Would you filter the listing below so that only lines with the word "drum" remain?

Dataset section
*** Block opens ***

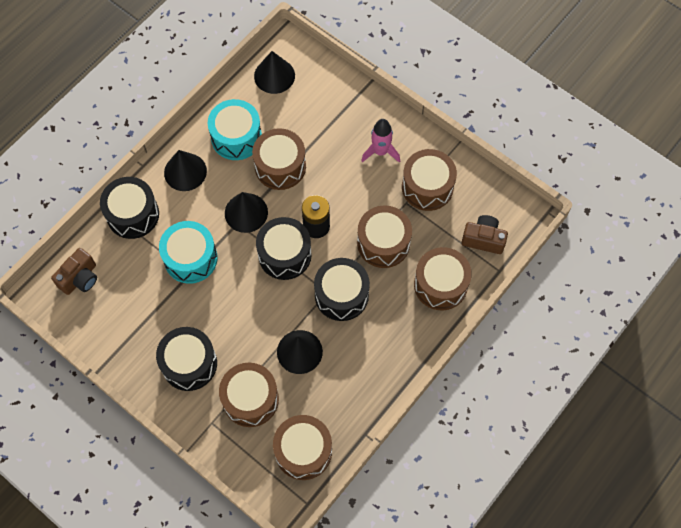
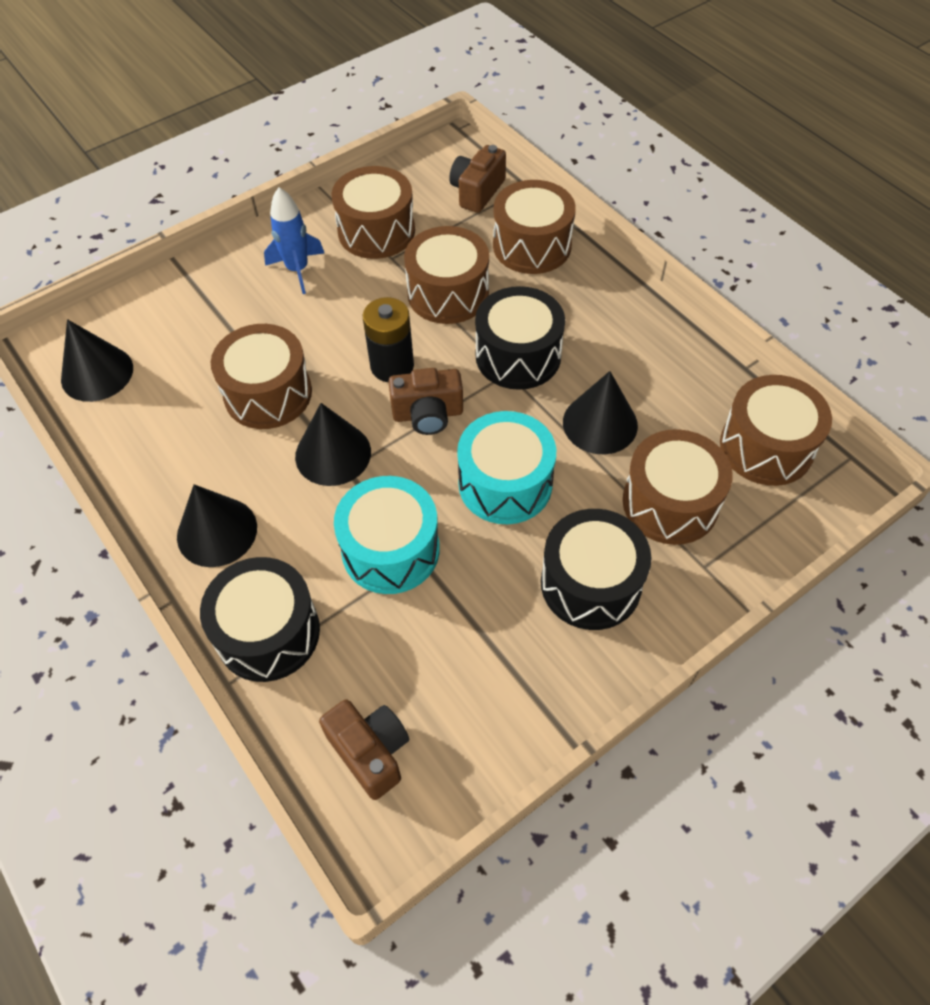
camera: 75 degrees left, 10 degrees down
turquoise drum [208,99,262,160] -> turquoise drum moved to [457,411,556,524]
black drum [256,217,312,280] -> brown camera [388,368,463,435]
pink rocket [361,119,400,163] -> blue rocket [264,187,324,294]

*** Block closes ***

Expected output
turquoise drum [208,99,262,160] -> turquoise drum moved to [457,411,556,524]
black drum [256,217,312,280] -> brown camera [388,368,463,435]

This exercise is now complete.